### Material for this task ###

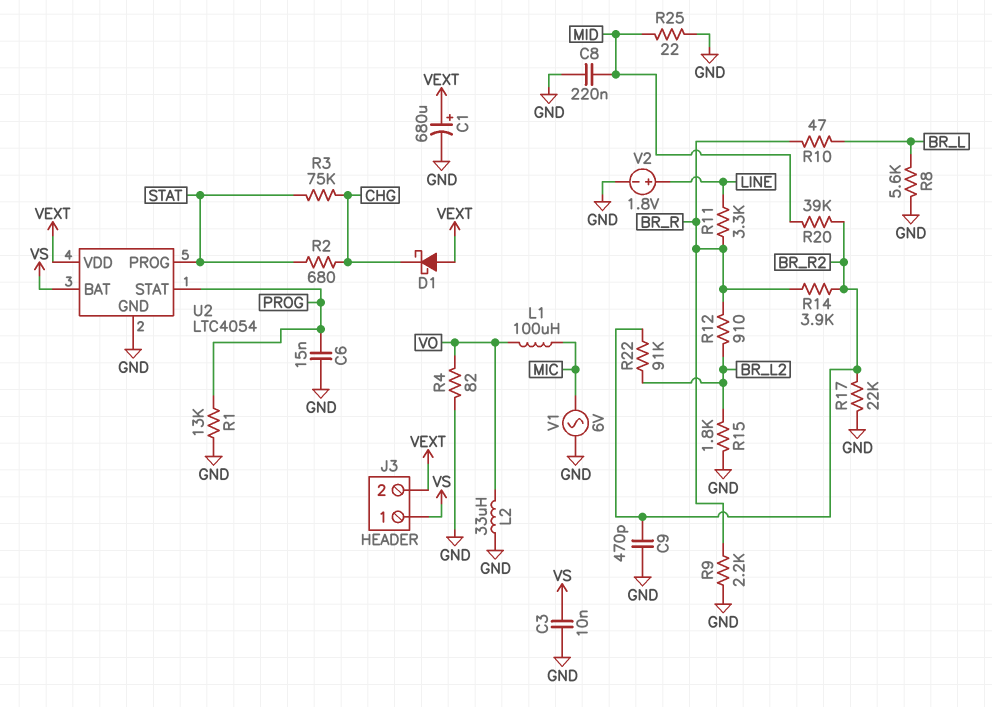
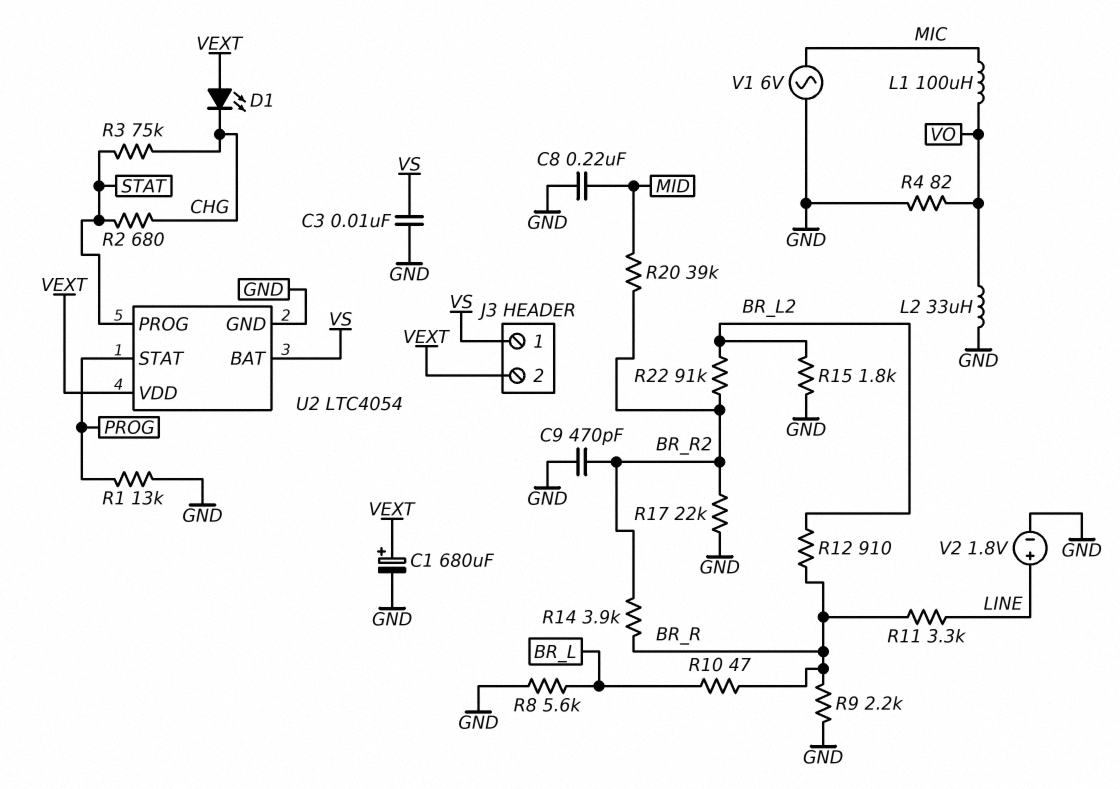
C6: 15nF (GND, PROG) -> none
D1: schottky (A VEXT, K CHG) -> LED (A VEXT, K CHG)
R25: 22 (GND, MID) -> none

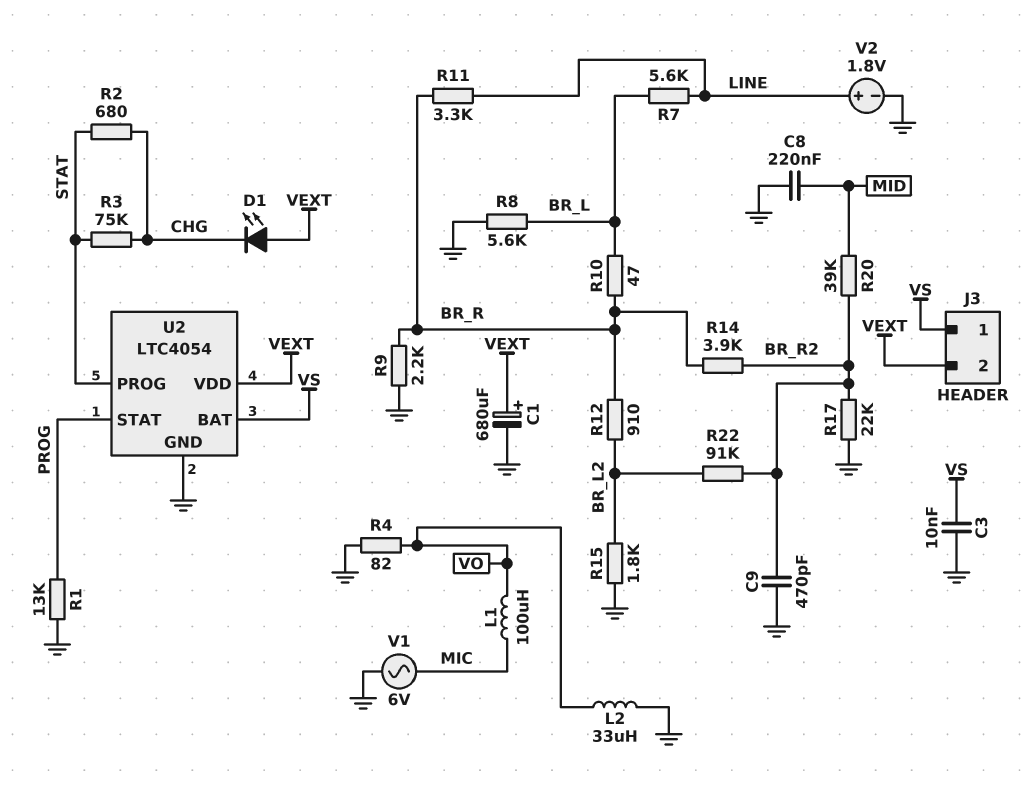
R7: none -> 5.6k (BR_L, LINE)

###
### Material for this task ###

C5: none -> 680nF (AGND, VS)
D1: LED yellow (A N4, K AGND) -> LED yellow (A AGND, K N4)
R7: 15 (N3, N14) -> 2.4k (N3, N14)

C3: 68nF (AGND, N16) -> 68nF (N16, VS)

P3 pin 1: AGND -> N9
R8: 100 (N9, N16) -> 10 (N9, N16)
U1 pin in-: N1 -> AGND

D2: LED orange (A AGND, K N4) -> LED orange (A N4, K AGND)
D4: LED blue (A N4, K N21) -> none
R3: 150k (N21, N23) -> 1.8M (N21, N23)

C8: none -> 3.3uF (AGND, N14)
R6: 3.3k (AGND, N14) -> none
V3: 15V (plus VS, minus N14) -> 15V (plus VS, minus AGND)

###

Exercise prompt:
Lines holding the word "none" are the answer; copy each one from the records above.

Written solution:
C6: 15nF (GND, PROG) -> none
R25: 22 (GND, MID) -> none
R7: none -> 5.6k (BR_L, LINE)
C5: none -> 680nF (AGND, VS)
D4: LED blue (A N4, K N21) -> none
C8: none -> 3.3uF (AGND, N14)
R6: 3.3k (AGND, N14) -> none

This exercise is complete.